▸ **Try it**
Every line below is to be given again precisely; images are to be left out.

*** Input data ***

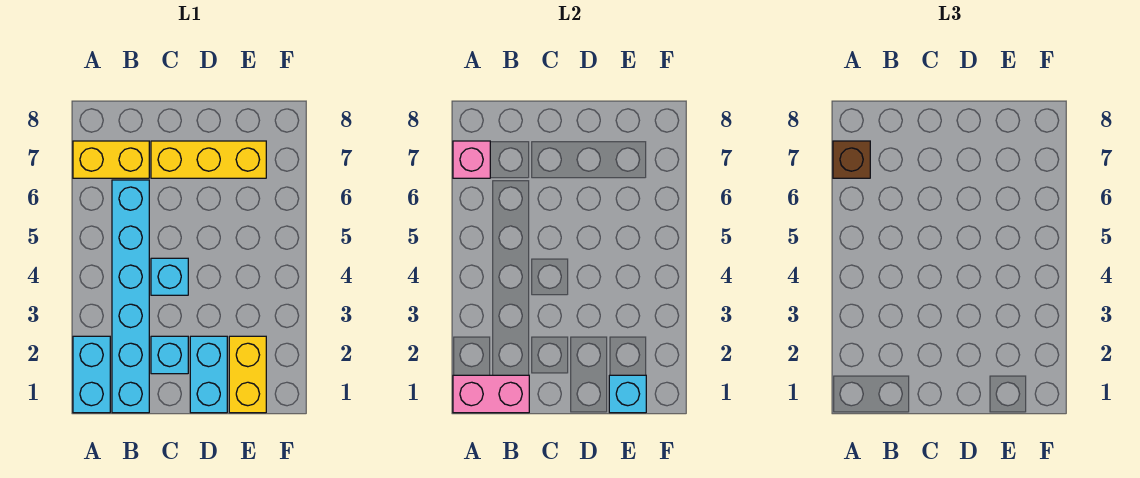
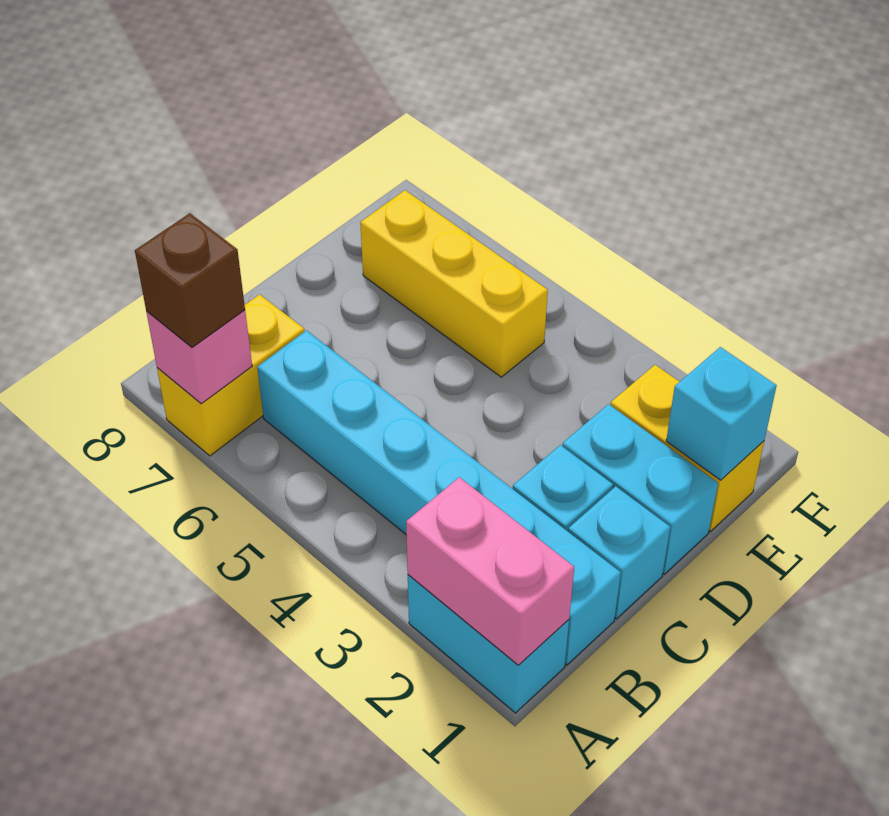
pink brick A1:B1 level 2 -> pink brick A1:A2 level 2
cyan brick C4 level 1 -> cyan brick C1 level 1
yellow brick C7:E7 level 1 -> yellow brick E5:E7 level 1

*** End of Input data ***

▸ **Your solution**
pink brick A1:B1 level 2 -> pink brick A1:A2 level 2
cyan brick C4 level 1 -> cyan brick C1 level 1
yellow brick C7:E7 level 1 -> yellow brick E5:E7 level 1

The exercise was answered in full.